* Exercise description
The lines below, from the first through the one containing "in pink (2nd", are to be given again exactly, with pictures left out and nothing added.

* Entries shown
-------------------------

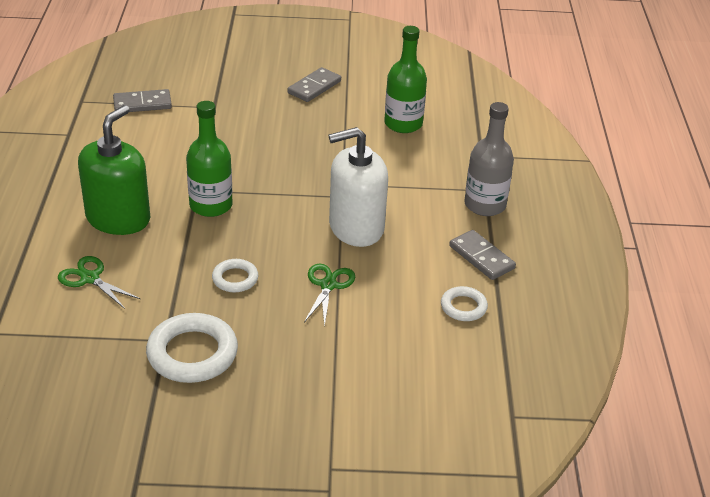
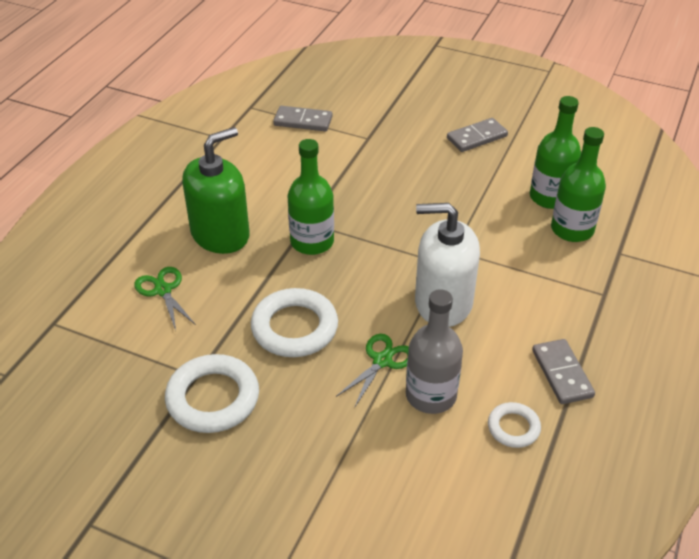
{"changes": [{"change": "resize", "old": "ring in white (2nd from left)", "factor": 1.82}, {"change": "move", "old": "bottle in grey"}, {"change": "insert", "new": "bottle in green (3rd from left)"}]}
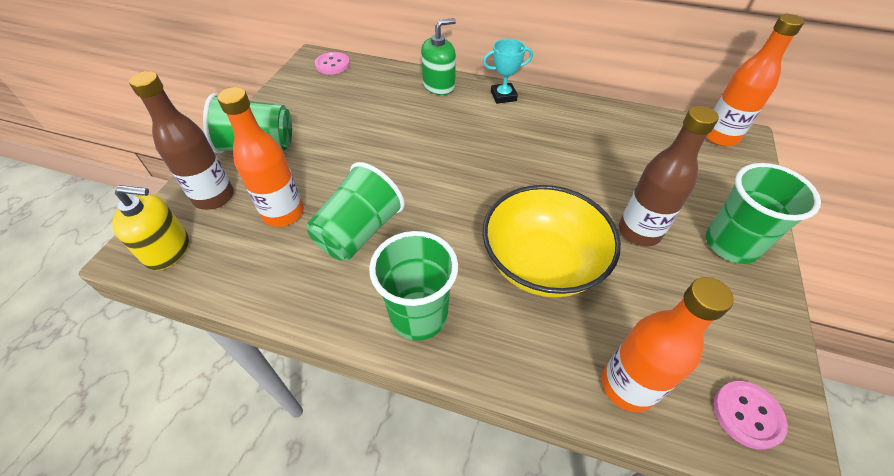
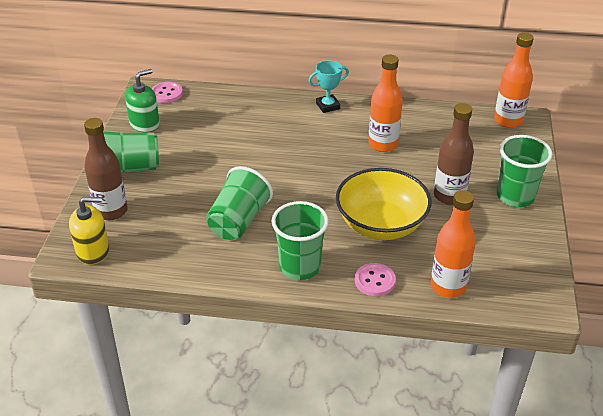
{"changes": [{"change": "move", "old": "soap dispenser in green"}, {"change": "move", "old": "button in pink (2nd from left)"}, {"change": "move", "old": "bottle in orange (1st from left)"}]}
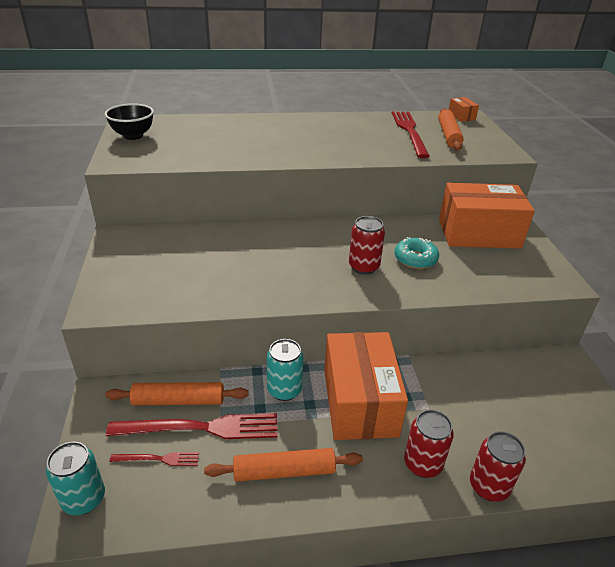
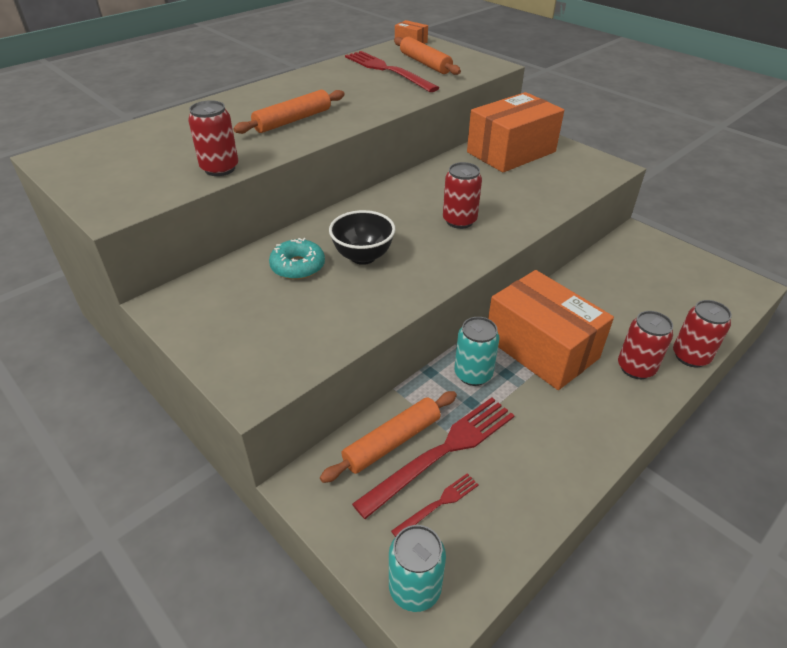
{"changes": [{"change": "insert", "new": "can in red (1st from left)"}, {"change": "move", "old": "rolling pin in orange (2nd from left in the first image)", "new": "rolling pin in orange (1st from left)"}, {"change": "move", "old": "donut in turquoise"}, {"change": "move", "old": "bowl in black"}]}
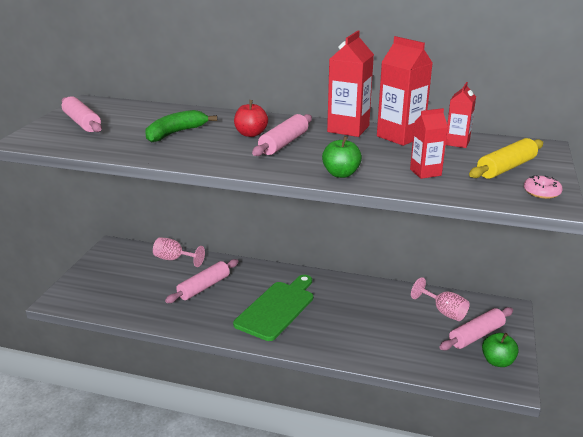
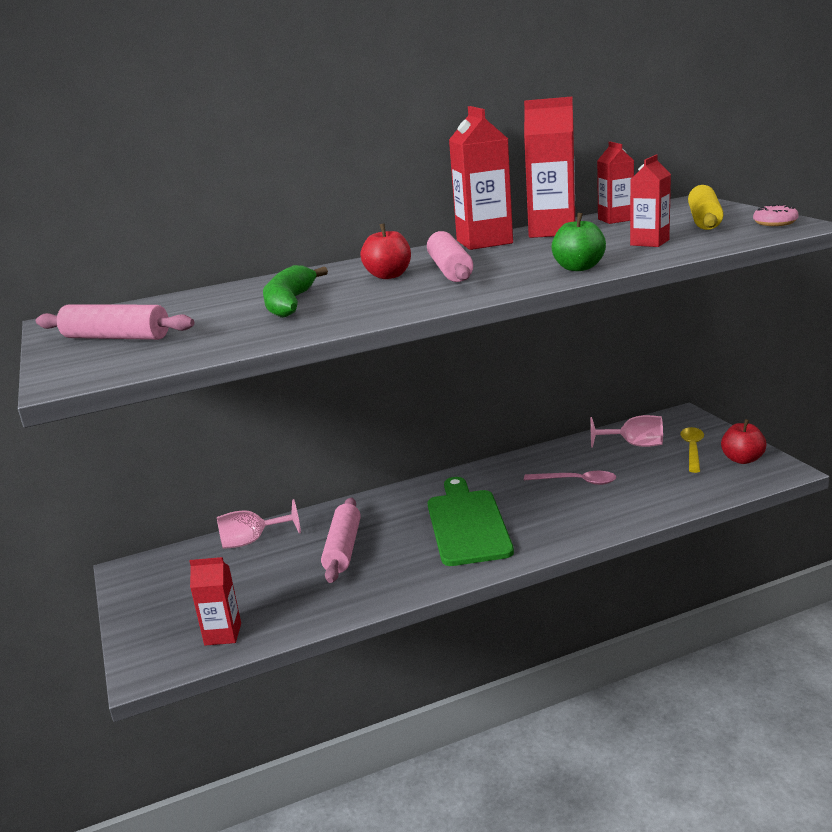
{"changes": [{"change": "insert", "new": "carton in red (1st from left)"}, {"change": "insert", "new": "spoon in pink"}, {"change": "replace", "old": "rolling pin in pink (4th from left)", "new": "spoon in yellow"}, {"change": "recolor", "old": "apple in green (2nd from left)", "new": "apple in red (2nd from left)"}]}
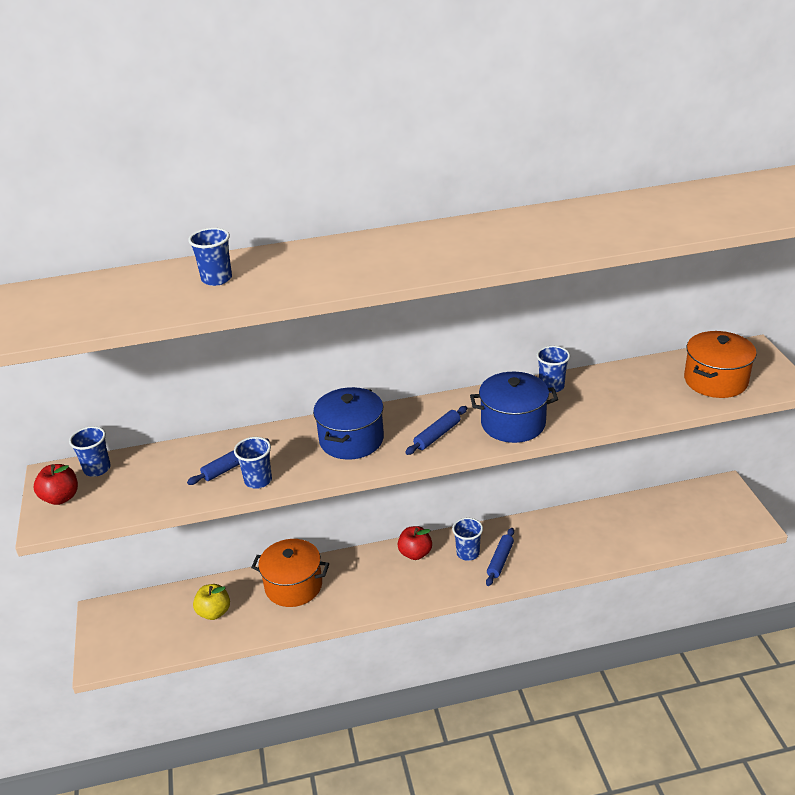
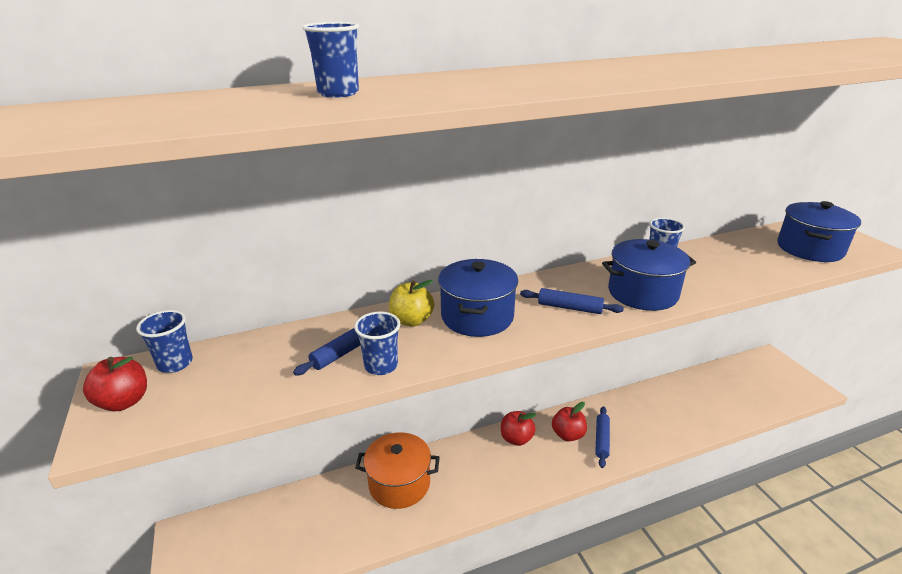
{"changes": [{"change": "move", "old": "apple in yellow"}, {"change": "rotate", "old": "rolling pin in blue (2nd from left)", "degrees": 75}, {"change": "replace", "old": "cup in blue (4th from left)", "new": "apple in red (3rd from left)"}, {"change": "recolor", "old": "pot in orange (2nd from left)", "new": "pot in blue (3rd from left)"}]}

-------------------------

* Answer to this problem
{"changes": [{"change": "resize", "old": "ring in white (2nd from left)", "factor": 1.82}, {"change": "move", "old": "bottle in grey"}, {"change": "insert", "new": "bottle in green (3rd from left)"}]}
{"changes": [{"change": "move", "old": "soap dispenser in green"}, {"change": "move", "old": "button in pink (2nd from left)"}, {"change": "move", "old": "bottle in orange (1st from left)"}]}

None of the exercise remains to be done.